── Dataset entries

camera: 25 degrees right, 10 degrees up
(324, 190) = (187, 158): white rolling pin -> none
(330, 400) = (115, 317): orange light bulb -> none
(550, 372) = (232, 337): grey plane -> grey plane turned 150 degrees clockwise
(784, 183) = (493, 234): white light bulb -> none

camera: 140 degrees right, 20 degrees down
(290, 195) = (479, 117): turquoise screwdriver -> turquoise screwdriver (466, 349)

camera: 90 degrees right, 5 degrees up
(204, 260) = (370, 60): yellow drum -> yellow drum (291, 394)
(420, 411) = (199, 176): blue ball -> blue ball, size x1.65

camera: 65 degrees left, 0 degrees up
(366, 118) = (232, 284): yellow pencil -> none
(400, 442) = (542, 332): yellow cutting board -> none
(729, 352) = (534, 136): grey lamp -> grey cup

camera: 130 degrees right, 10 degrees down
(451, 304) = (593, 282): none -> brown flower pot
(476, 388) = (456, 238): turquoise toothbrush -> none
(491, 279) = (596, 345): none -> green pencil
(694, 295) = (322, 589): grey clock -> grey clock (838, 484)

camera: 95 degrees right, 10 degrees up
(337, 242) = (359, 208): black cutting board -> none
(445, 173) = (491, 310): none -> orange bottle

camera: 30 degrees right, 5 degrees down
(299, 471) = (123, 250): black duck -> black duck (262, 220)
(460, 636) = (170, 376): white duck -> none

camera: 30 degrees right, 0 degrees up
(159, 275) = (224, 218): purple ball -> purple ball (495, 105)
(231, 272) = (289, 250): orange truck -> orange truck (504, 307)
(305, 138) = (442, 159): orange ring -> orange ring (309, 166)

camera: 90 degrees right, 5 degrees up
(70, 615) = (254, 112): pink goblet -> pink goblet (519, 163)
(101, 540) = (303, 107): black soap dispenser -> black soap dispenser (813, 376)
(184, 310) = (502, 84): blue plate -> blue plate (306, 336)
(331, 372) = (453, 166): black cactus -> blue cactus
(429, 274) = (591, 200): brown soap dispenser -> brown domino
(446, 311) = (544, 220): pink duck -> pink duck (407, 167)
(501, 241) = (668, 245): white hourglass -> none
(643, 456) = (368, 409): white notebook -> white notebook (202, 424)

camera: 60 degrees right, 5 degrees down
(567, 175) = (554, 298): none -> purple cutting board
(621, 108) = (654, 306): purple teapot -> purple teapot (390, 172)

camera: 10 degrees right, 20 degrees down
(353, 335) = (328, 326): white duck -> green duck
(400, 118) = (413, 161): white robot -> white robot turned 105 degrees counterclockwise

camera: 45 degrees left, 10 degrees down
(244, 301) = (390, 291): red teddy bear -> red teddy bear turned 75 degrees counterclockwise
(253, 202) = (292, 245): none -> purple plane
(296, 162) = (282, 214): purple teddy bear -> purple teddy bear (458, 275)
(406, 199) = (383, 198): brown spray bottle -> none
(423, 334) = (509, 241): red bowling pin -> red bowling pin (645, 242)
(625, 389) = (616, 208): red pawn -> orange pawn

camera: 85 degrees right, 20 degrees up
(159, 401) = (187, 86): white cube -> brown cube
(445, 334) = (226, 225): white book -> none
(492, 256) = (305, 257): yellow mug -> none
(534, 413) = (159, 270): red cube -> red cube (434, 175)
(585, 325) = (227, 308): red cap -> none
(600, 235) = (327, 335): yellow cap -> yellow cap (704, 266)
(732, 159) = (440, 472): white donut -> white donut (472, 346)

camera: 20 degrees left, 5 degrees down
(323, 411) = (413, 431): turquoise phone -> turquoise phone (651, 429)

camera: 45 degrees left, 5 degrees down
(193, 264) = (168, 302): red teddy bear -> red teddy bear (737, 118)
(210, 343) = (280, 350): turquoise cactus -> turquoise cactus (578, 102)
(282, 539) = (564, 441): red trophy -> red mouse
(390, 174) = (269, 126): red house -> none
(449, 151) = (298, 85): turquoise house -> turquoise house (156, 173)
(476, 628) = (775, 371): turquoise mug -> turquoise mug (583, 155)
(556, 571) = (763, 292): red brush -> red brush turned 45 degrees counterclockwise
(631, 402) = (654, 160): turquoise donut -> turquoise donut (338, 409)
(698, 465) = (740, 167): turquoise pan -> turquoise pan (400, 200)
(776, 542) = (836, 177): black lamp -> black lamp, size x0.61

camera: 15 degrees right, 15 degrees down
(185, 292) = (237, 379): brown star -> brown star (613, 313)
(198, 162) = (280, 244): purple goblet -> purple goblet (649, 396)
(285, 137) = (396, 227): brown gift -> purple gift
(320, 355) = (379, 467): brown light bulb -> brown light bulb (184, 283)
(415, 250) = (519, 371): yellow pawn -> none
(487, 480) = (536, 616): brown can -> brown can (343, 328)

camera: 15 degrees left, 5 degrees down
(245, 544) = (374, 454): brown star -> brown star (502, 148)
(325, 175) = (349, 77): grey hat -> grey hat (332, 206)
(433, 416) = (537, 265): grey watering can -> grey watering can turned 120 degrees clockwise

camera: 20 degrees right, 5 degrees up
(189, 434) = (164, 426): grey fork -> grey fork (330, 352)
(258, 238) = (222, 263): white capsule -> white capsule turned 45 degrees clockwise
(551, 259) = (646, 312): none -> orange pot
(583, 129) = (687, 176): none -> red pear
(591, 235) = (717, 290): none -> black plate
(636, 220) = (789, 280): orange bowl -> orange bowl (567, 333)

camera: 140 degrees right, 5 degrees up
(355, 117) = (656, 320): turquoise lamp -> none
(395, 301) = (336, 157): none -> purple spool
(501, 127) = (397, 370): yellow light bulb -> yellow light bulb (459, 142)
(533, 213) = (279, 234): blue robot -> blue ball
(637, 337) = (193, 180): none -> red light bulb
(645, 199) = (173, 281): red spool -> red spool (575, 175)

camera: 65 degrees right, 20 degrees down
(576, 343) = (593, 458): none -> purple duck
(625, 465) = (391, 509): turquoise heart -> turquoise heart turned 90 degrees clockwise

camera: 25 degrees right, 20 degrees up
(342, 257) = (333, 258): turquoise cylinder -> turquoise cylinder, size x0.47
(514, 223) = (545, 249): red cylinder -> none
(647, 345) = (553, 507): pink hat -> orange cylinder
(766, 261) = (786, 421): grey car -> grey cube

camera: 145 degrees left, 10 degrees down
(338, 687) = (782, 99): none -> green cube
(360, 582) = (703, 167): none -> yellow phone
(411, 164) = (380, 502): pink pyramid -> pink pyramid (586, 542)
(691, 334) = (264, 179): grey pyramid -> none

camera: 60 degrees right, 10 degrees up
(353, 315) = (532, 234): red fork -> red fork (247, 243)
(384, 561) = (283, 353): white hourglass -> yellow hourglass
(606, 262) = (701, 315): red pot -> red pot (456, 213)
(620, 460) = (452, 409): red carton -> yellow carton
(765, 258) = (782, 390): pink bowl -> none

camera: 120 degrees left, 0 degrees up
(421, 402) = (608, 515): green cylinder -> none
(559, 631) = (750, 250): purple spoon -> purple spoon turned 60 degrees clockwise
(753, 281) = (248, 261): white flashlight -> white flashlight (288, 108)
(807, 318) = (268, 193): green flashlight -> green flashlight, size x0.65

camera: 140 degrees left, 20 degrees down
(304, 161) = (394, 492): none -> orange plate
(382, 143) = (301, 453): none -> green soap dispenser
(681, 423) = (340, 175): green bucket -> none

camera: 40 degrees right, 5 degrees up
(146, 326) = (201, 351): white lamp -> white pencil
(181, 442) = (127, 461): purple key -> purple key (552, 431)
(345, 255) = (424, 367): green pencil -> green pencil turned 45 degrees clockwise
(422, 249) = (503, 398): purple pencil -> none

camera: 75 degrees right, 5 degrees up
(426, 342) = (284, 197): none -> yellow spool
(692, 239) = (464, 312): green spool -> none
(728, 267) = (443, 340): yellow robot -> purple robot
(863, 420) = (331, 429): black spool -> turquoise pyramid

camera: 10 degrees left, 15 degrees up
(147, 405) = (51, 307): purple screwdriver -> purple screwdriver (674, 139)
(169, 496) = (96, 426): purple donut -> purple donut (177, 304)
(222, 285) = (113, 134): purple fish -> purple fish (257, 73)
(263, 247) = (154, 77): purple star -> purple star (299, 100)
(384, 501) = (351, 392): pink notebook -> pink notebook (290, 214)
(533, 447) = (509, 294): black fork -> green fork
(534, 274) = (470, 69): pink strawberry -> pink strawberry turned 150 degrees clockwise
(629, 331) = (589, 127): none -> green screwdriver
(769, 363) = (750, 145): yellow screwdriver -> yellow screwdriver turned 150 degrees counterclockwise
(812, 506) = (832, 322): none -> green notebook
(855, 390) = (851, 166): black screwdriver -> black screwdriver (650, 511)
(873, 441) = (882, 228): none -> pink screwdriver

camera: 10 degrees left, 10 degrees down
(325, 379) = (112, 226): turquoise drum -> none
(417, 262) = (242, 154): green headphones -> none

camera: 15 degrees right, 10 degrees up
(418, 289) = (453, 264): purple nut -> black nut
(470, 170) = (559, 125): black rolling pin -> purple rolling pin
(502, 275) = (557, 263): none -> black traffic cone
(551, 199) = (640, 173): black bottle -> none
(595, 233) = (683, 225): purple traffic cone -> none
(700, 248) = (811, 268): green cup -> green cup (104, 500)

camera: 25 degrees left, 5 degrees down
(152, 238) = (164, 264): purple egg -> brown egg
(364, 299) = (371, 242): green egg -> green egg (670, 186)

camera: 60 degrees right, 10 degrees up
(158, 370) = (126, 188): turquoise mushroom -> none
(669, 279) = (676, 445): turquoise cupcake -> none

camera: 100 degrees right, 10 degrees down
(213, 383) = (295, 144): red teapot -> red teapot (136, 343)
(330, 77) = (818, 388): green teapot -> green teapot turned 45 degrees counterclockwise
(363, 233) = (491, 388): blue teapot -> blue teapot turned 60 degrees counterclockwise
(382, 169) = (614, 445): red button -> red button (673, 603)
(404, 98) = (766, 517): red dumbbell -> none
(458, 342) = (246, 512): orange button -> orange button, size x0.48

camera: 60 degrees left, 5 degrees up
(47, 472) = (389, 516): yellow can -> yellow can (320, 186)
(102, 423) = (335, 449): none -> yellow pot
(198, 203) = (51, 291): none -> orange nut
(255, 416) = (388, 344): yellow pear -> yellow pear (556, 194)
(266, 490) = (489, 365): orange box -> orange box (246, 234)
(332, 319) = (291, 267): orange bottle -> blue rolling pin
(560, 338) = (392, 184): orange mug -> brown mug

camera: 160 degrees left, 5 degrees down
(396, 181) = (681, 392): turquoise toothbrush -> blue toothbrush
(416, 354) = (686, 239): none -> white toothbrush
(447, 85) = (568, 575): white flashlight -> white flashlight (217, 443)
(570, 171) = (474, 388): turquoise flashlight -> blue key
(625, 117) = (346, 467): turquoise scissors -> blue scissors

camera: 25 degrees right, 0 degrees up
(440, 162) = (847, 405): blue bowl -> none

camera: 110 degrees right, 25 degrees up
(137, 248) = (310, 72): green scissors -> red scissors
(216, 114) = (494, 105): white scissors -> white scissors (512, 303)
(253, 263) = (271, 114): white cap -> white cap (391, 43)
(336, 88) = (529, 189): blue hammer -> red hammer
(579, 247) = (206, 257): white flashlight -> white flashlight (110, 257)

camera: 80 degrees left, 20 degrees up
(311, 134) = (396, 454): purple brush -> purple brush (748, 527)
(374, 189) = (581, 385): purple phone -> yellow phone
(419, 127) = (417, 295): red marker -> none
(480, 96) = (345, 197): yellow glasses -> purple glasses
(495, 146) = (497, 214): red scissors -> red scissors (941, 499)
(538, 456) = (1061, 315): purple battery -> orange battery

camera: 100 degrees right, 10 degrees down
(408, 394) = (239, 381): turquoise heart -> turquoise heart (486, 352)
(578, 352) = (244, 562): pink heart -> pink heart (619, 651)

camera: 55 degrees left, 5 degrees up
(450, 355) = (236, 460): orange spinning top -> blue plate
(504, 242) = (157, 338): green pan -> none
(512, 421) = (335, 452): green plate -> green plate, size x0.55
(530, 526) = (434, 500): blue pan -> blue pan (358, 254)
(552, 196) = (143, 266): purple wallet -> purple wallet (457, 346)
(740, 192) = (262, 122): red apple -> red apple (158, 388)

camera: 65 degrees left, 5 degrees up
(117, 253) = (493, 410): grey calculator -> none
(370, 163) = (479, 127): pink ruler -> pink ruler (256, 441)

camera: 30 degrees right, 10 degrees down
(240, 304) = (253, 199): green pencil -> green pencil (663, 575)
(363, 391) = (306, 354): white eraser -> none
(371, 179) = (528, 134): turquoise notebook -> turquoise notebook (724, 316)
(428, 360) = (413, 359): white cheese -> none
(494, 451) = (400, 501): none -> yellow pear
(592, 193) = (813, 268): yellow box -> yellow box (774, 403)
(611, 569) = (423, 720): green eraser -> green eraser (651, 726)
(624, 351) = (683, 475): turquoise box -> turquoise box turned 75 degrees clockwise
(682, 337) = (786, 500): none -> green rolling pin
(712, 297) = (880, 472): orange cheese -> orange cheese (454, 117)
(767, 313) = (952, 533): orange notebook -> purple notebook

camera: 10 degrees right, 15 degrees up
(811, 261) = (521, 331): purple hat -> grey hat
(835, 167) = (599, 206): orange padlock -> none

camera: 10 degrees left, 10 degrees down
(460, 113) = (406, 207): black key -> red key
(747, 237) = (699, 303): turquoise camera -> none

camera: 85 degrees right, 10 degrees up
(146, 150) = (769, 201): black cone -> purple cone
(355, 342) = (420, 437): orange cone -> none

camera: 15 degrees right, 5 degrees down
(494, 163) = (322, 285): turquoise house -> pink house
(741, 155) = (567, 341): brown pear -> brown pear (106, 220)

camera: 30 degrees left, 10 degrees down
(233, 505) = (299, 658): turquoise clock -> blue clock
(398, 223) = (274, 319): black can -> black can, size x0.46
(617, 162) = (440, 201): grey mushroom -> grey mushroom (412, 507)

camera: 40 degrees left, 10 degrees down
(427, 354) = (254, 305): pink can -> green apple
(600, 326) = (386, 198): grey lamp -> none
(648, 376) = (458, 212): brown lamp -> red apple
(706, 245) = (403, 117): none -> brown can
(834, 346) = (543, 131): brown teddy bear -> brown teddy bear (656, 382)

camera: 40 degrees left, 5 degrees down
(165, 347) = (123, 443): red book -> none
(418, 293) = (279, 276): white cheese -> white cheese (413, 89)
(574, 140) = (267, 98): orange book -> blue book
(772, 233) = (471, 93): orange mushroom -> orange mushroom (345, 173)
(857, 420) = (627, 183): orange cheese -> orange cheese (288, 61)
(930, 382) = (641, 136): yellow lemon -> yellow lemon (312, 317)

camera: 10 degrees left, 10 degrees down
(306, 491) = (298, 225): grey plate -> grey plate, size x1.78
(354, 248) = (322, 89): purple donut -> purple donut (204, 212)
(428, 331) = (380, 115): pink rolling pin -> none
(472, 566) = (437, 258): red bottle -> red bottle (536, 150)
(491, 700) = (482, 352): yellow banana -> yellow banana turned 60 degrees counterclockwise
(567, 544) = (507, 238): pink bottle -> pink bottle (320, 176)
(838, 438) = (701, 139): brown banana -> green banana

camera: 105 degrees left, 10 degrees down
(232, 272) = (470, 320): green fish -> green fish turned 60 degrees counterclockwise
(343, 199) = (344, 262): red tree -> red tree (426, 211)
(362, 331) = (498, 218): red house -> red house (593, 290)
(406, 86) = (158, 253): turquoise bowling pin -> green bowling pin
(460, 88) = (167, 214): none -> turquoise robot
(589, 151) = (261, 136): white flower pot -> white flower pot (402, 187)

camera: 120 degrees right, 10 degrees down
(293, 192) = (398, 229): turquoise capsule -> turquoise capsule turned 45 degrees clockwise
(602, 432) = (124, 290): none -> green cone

────

Look above for the line holding "camera: 25 degrees right, 0 degrees up" and the line holding "(253, 263) = (271, 114): white", then output exactly those two lines and every line between them, nothing more.

camera: 25 degrees right, 0 degrees up
(440, 162) = (847, 405): blue bowl -> none

camera: 110 degrees right, 25 degrees up
(137, 248) = (310, 72): green scissors -> red scissors
(216, 114) = (494, 105): white scissors -> white scissors (512, 303)
(253, 263) = (271, 114): white cap -> white cap (391, 43)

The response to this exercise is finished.